> PROBLEM
Each line below is to be copied exactly; images do not go into the copy.

______________________________

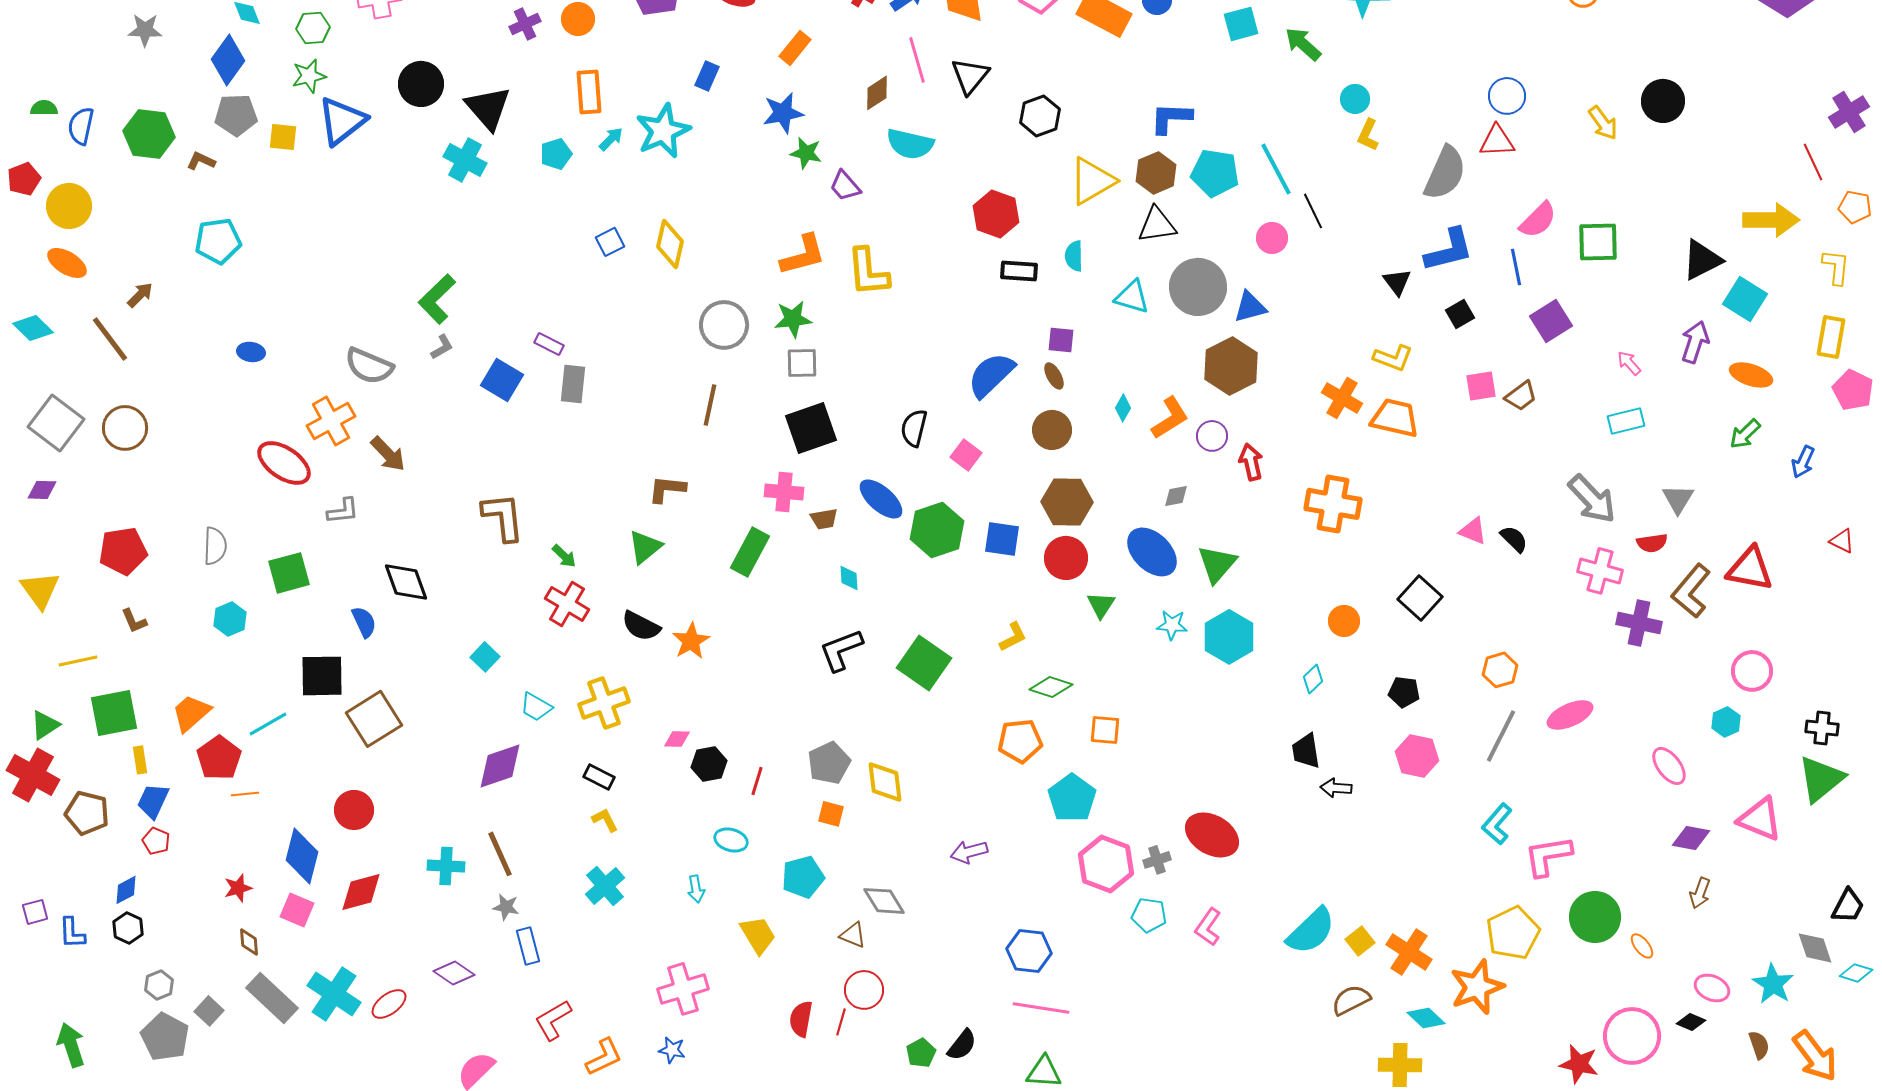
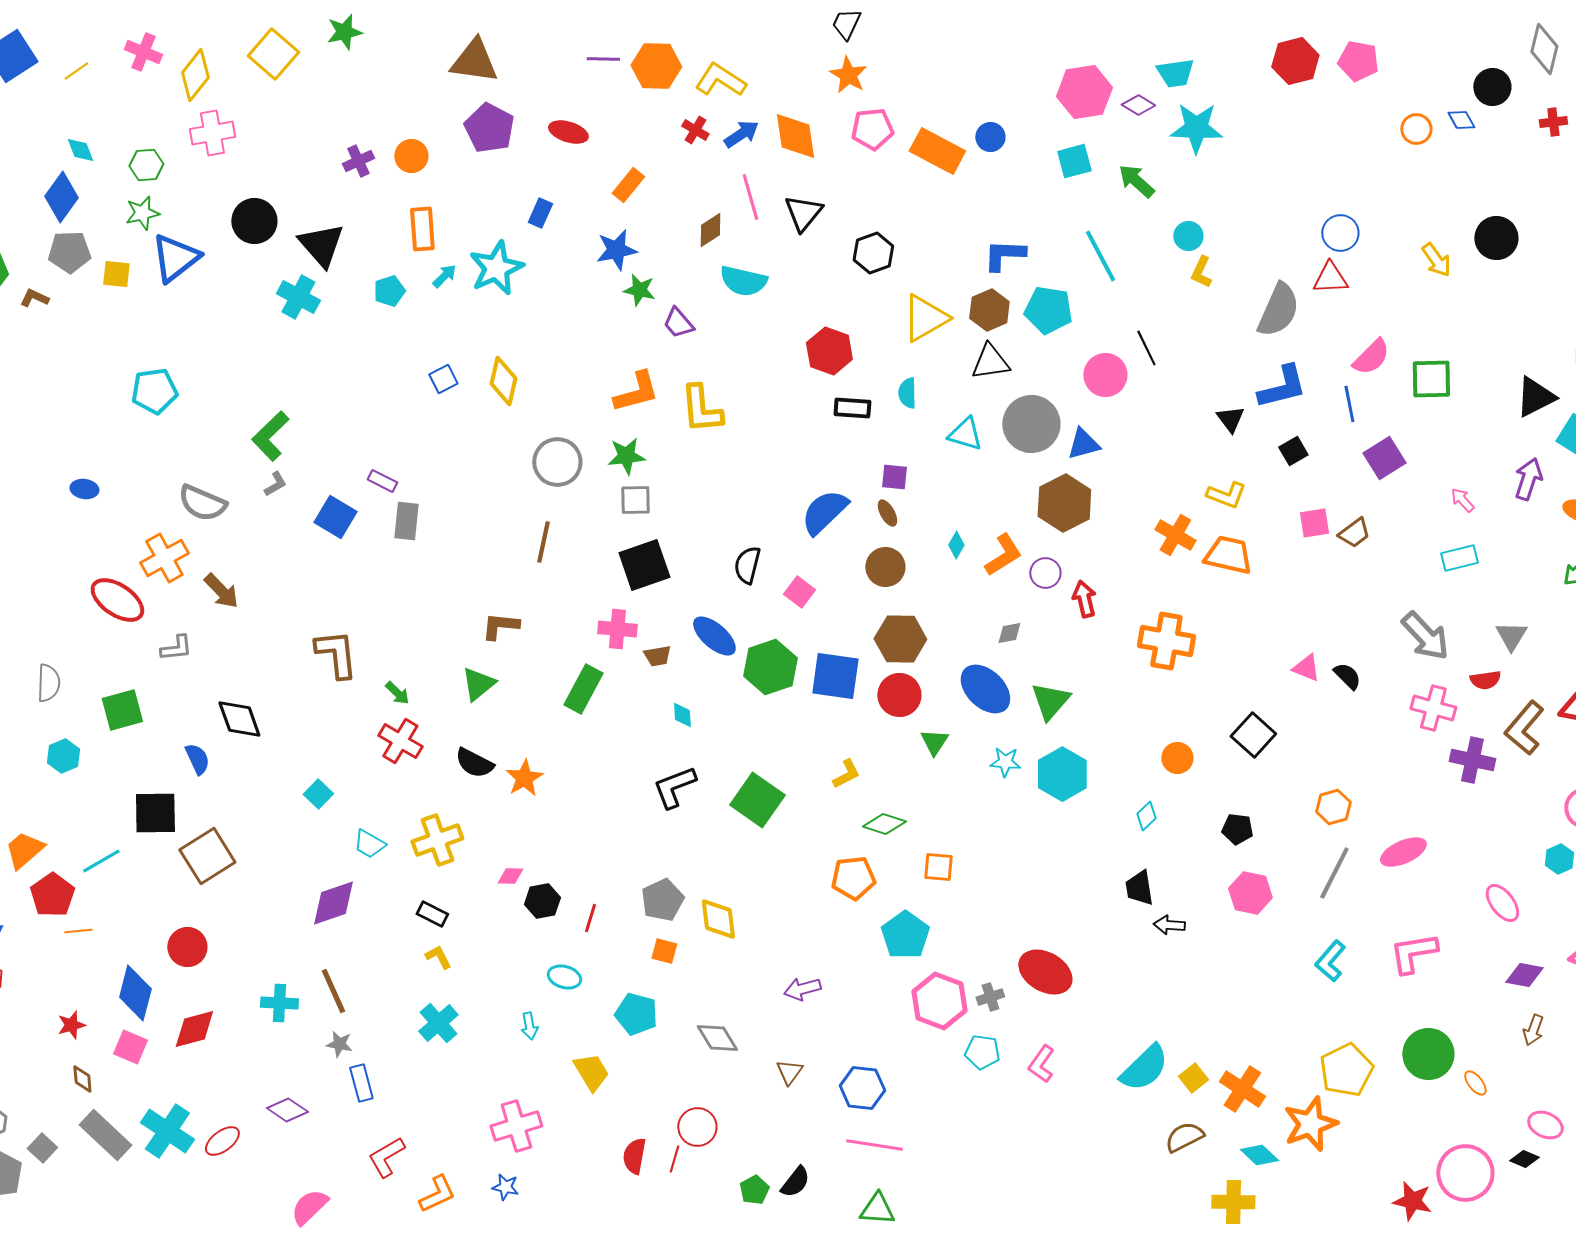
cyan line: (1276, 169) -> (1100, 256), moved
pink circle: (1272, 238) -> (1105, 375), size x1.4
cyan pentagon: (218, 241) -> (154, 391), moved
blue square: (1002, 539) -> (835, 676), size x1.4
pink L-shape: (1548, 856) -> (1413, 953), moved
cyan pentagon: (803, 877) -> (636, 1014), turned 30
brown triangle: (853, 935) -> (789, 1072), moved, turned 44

______________________________

> ANSWER SECTION
cyan line: (1276, 169) -> (1100, 256), moved
pink circle: (1272, 238) -> (1105, 375), size x1.4
cyan pentagon: (218, 241) -> (154, 391), moved
blue square: (1002, 539) -> (835, 676), size x1.4
pink L-shape: (1548, 856) -> (1413, 953), moved
cyan pentagon: (803, 877) -> (636, 1014), turned 30
brown triangle: (853, 935) -> (789, 1072), moved, turned 44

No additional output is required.